Update the rows below by replacing every "rightmost bowl" with "bowl on the far right" and leaving everything else unchanged.

**********

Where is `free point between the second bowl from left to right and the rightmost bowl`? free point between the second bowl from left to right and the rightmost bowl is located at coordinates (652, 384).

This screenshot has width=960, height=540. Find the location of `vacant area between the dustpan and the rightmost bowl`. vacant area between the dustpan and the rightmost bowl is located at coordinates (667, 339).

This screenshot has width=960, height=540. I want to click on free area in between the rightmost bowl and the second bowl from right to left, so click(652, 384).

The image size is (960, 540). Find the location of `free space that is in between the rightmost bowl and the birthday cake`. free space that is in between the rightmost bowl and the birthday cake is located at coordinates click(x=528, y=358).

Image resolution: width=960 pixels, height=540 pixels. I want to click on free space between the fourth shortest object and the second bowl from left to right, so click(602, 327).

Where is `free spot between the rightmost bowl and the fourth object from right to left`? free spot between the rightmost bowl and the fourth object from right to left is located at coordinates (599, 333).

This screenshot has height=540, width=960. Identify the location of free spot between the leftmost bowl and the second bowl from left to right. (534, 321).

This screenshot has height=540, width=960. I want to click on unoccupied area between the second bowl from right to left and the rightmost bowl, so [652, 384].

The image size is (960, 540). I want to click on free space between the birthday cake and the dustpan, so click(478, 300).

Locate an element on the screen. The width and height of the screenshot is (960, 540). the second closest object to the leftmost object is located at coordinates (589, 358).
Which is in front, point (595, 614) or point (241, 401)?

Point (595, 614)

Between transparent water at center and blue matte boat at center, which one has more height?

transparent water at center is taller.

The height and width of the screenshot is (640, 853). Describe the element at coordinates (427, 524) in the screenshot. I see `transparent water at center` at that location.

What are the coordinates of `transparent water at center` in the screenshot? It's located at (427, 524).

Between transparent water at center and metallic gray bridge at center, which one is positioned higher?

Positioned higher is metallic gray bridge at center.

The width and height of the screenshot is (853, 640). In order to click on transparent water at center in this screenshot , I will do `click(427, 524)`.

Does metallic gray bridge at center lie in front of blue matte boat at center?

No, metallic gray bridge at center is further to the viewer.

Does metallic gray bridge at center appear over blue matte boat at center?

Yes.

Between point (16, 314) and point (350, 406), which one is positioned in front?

**********

### EXERCISE ANSWER
Where is `free point between the second bowl from left to right and the bowl on the far right`? free point between the second bowl from left to right and the bowl on the far right is located at coordinates (652, 384).

This screenshot has width=960, height=540. Find the location of `vacant area between the dustpan and the bowl on the far right`. vacant area between the dustpan and the bowl on the far right is located at coordinates (667, 339).

This screenshot has width=960, height=540. I want to click on free area in between the bowl on the far right and the second bowl from right to left, so click(652, 384).

The image size is (960, 540). Find the location of `free space that is in between the bowl on the far right and the birthday cake`. free space that is in between the bowl on the far right and the birthday cake is located at coordinates click(x=528, y=358).

Image resolution: width=960 pixels, height=540 pixels. I want to click on free space between the fourth shortest object and the second bowl from left to right, so click(602, 327).

Where is `free spot between the bowl on the far right and the fourth object from right to left`? free spot between the bowl on the far right and the fourth object from right to left is located at coordinates (599, 333).

This screenshot has height=540, width=960. Identify the location of free spot between the leftmost bowl and the second bowl from left to right. (534, 321).

This screenshot has height=540, width=960. I want to click on unoccupied area between the second bowl from right to left and the bowl on the far right, so [652, 384].

The image size is (960, 540). I want to click on free space between the birthday cake and the dustpan, so click(478, 300).

Locate an element on the screen. The width and height of the screenshot is (960, 540). the second closest object to the leftmost object is located at coordinates (589, 358).
Which is in front, point (595, 614) or point (241, 401)?

Point (595, 614)

Between transparent water at center and blue matte boat at center, which one has more height?

transparent water at center is taller.

The height and width of the screenshot is (640, 853). Describe the element at coordinates (427, 524) in the screenshot. I see `transparent water at center` at that location.

What are the coordinates of `transparent water at center` in the screenshot? It's located at (427, 524).

Between transparent water at center and metallic gray bridge at center, which one is positioned higher?

Positioned higher is metallic gray bridge at center.

The width and height of the screenshot is (853, 640). In order to click on transparent water at center in this screenshot , I will do `click(427, 524)`.

Does metallic gray bridge at center lie in front of blue matte boat at center?

No, metallic gray bridge at center is further to the viewer.

Does metallic gray bridge at center appear over blue matte boat at center?

Yes.

Between point (16, 314) and point (350, 406), which one is positioned in front?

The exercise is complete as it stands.